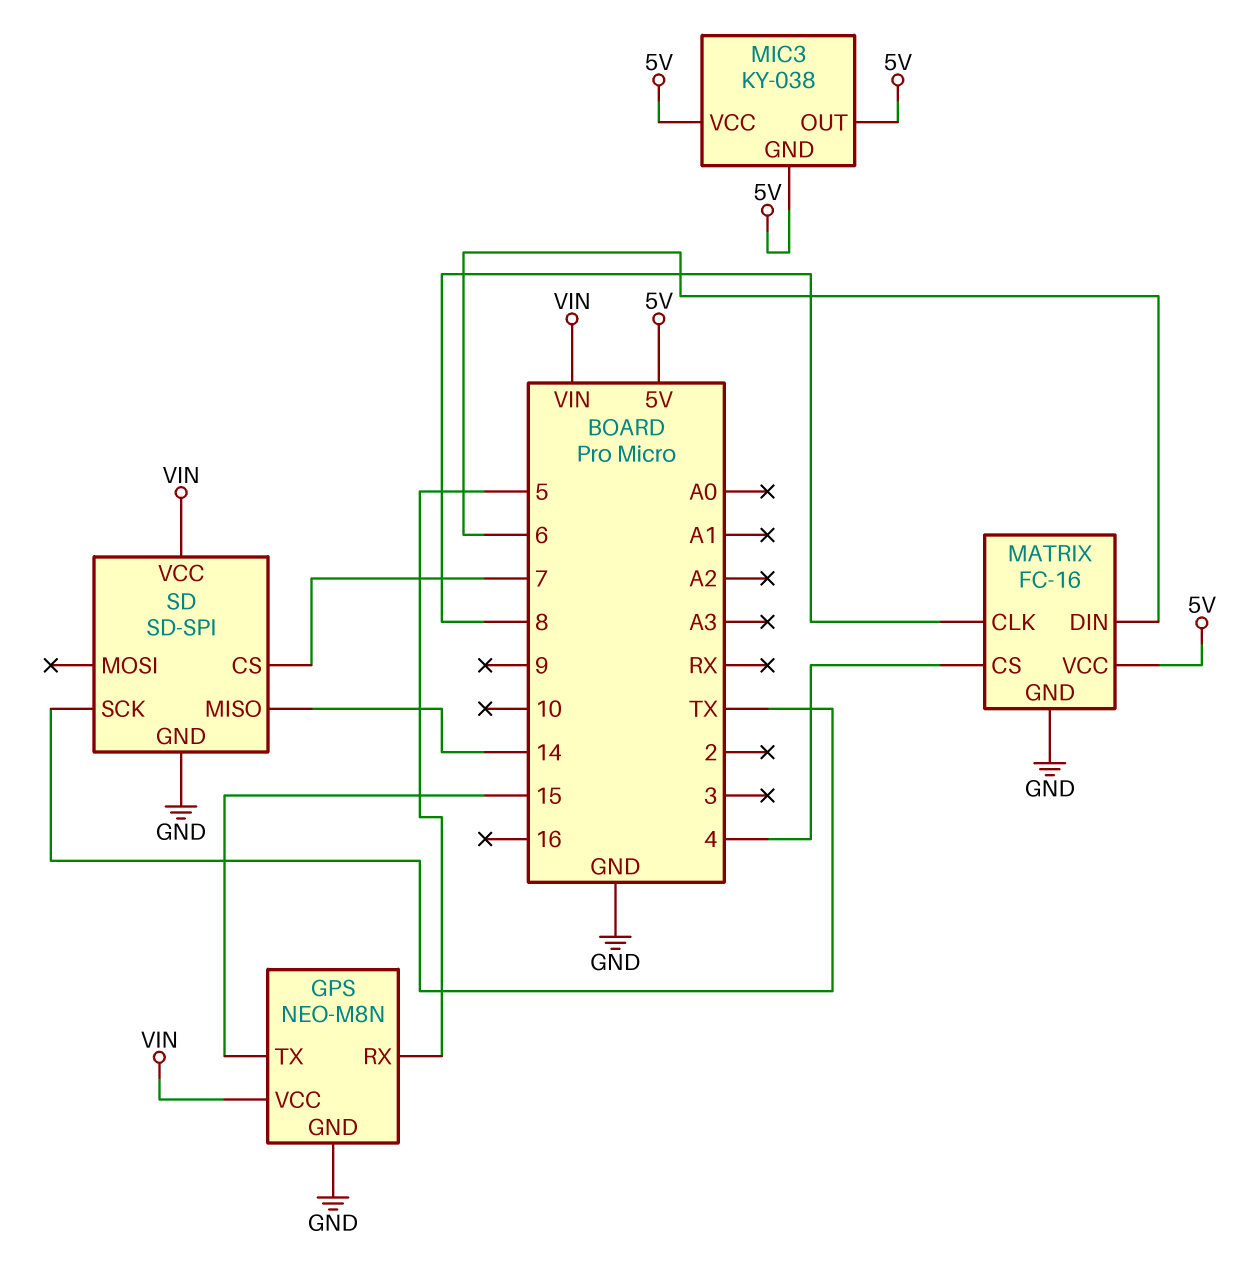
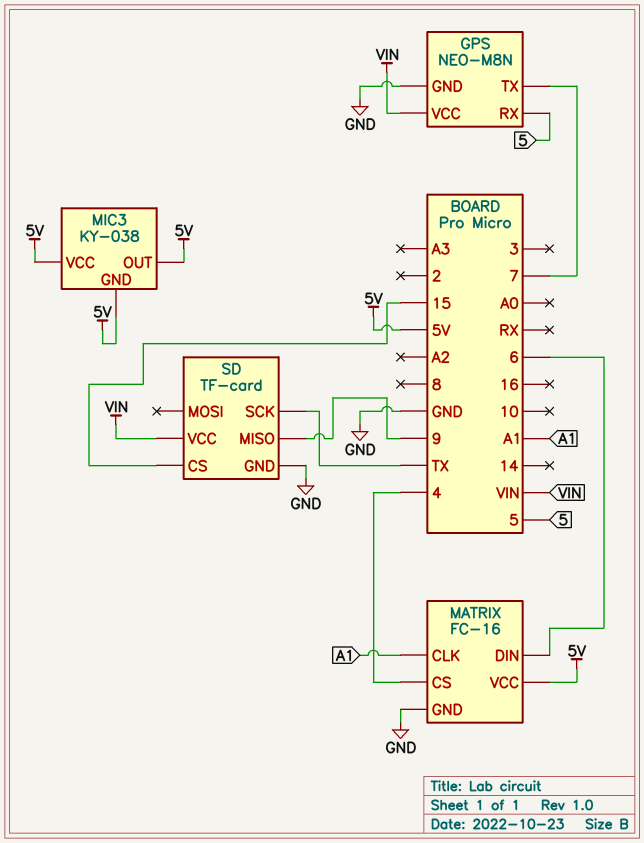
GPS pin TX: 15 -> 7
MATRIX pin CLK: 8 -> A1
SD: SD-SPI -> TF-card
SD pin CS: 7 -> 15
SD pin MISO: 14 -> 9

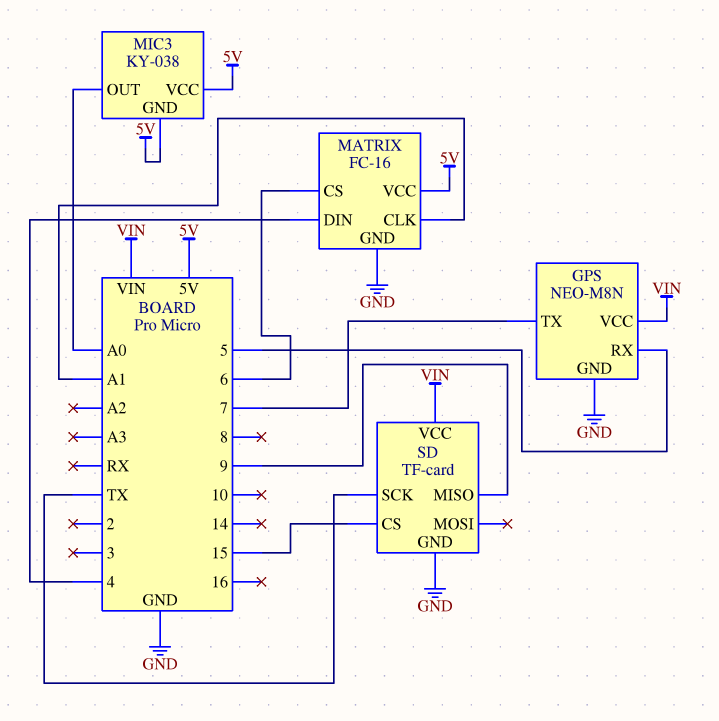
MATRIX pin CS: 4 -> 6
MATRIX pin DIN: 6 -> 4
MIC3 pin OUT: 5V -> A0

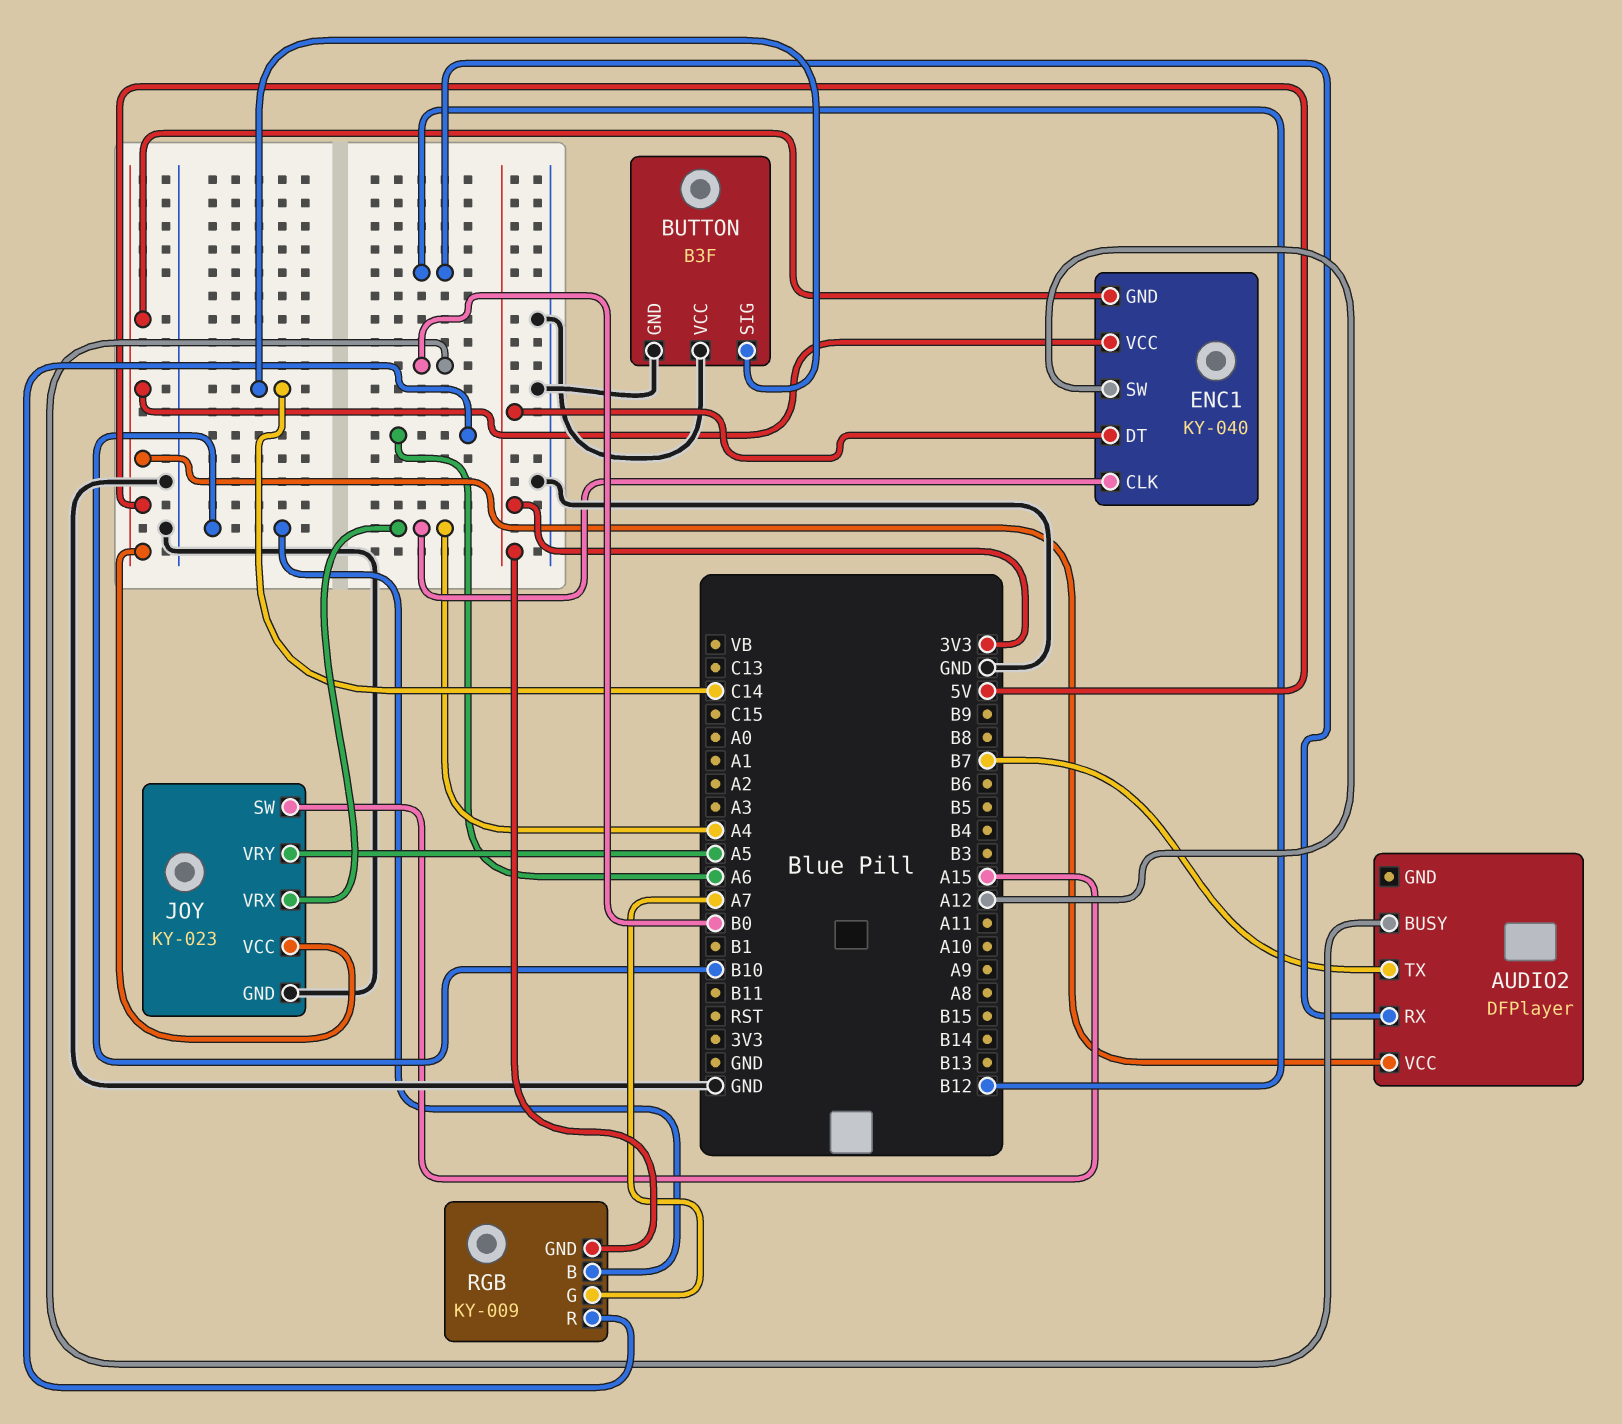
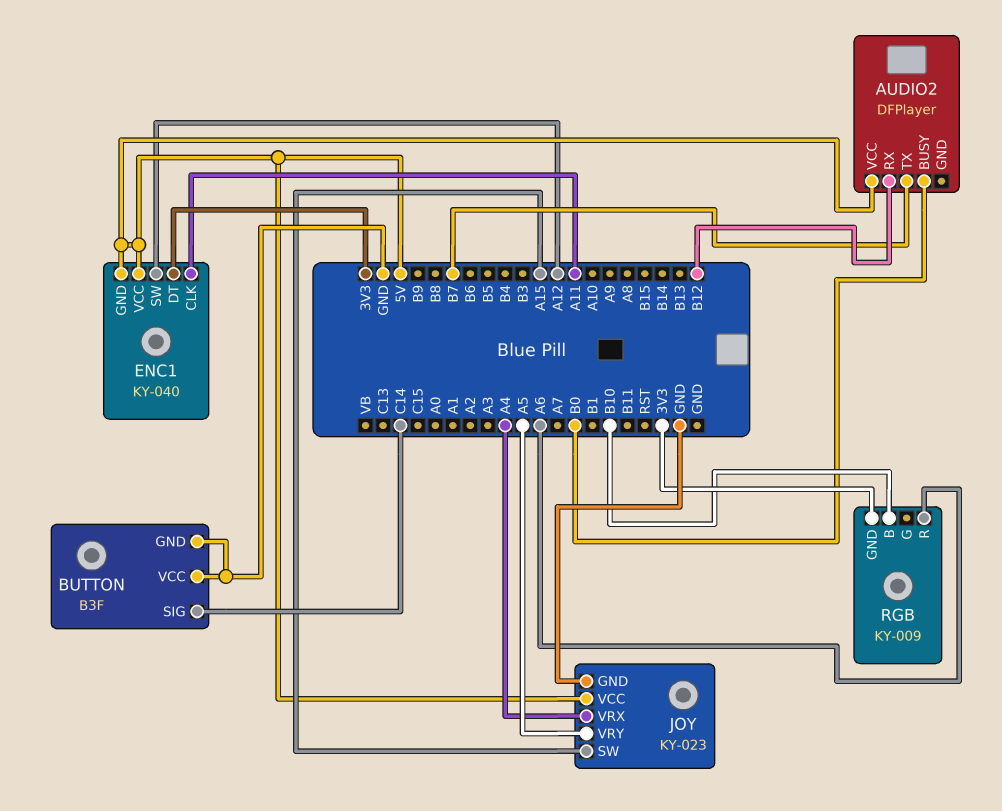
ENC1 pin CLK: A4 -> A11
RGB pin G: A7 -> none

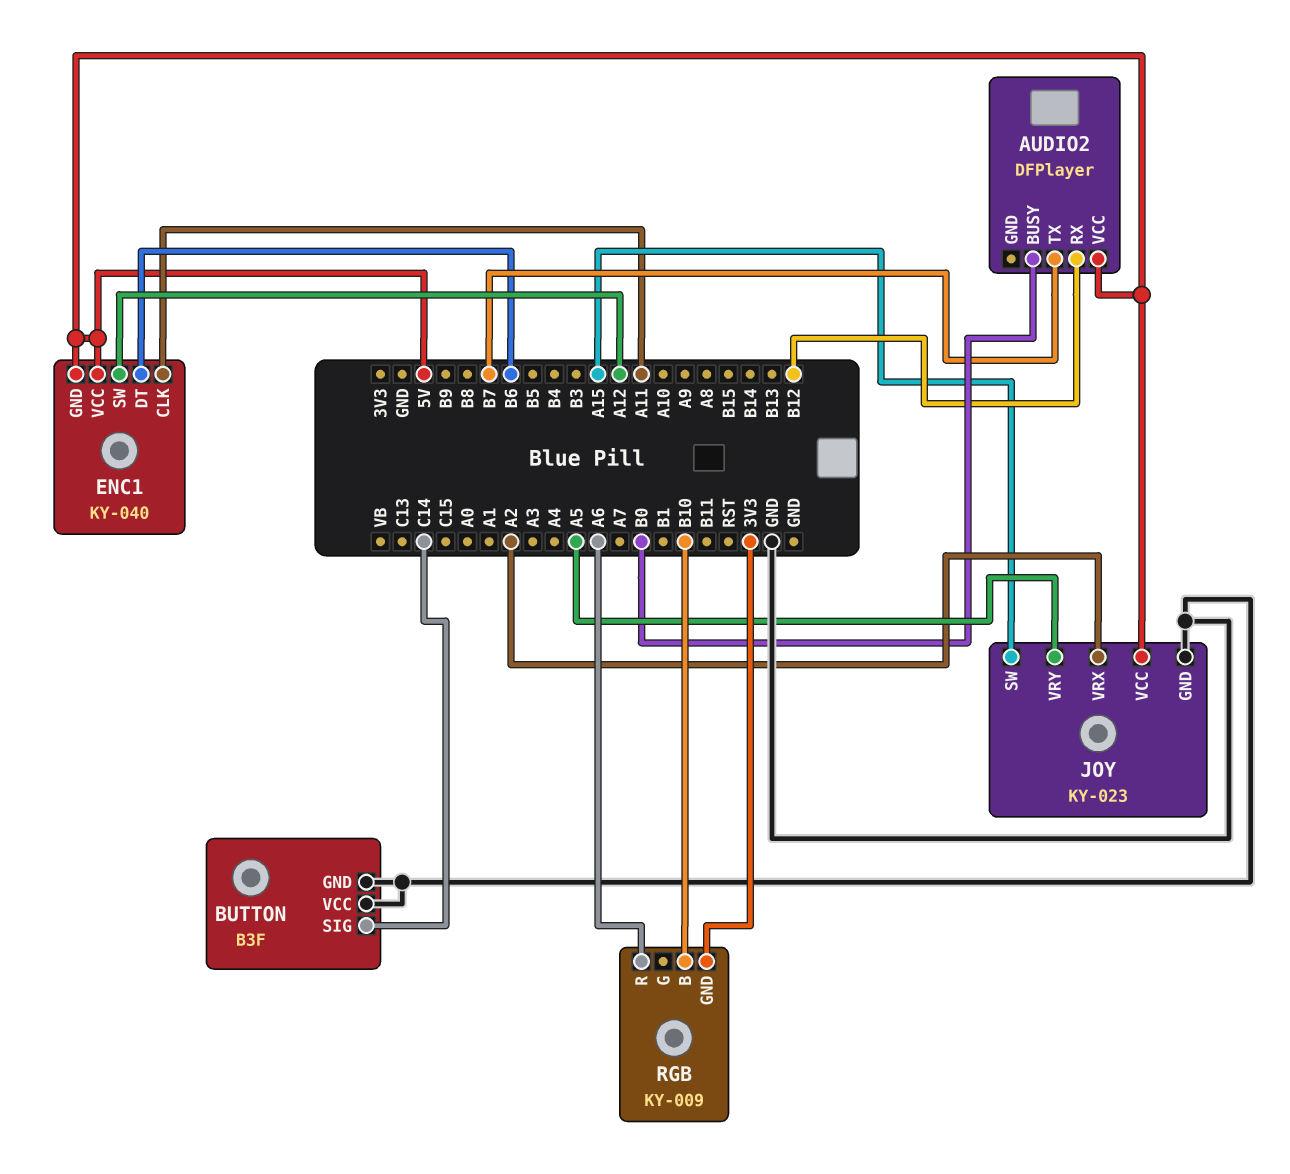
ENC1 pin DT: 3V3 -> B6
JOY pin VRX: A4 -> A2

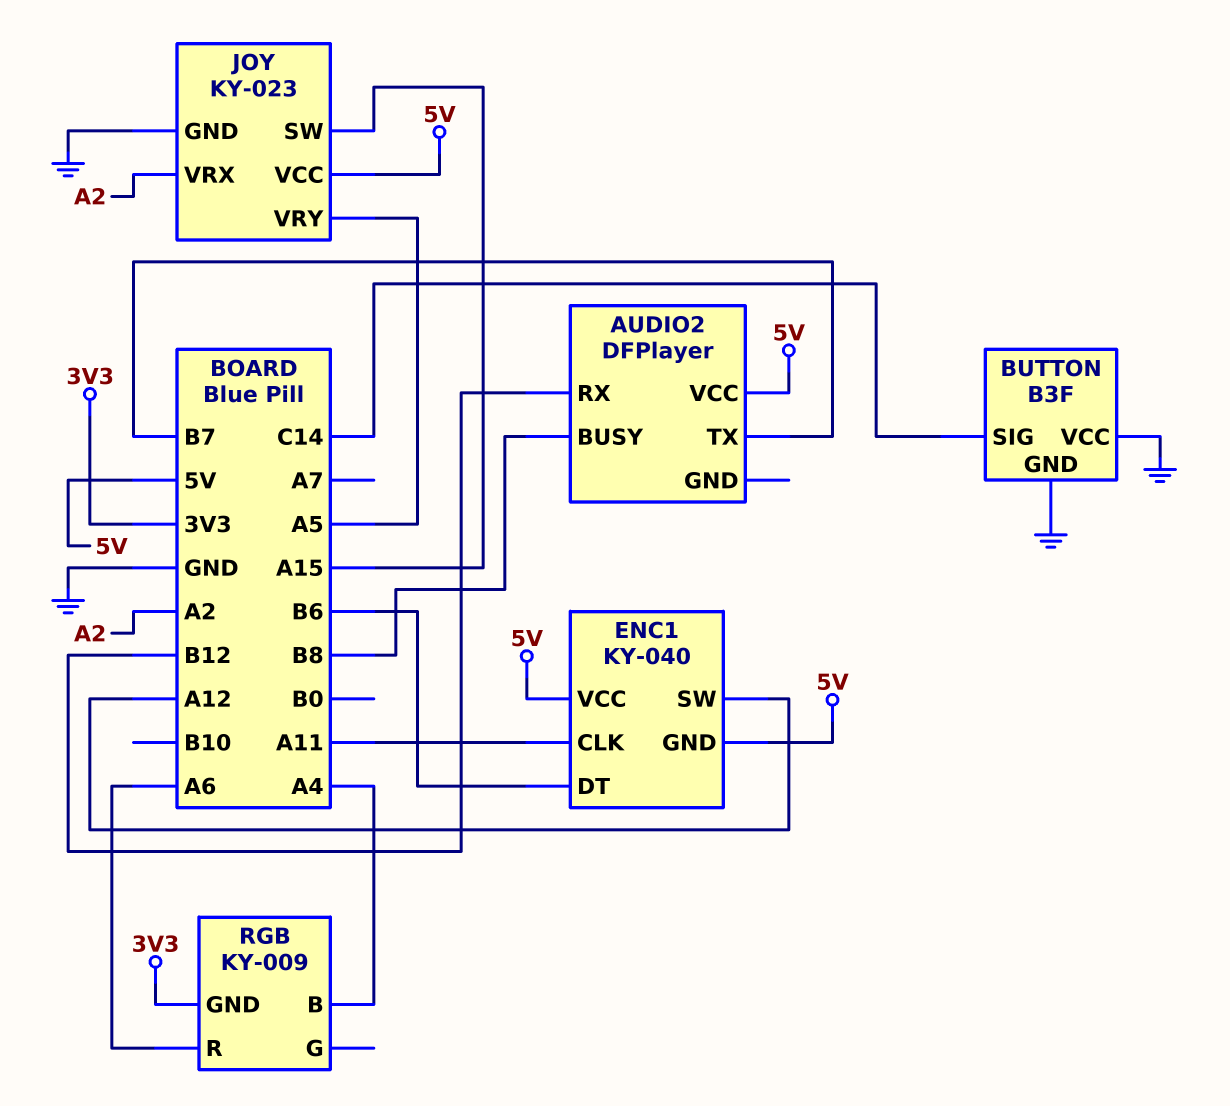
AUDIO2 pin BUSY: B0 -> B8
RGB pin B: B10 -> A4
# # #
- **TASK DIRECTIONS**:
Write out word for word every line from the line with "JOY pin VRX: A4 -> A2" through the final line of the records, both included, skipping the pictures.

- **YOUR SOLUTION**:
JOY pin VRX: A4 -> A2

AUDIO2 pin BUSY: B0 -> B8
RGB pin B: B10 -> A4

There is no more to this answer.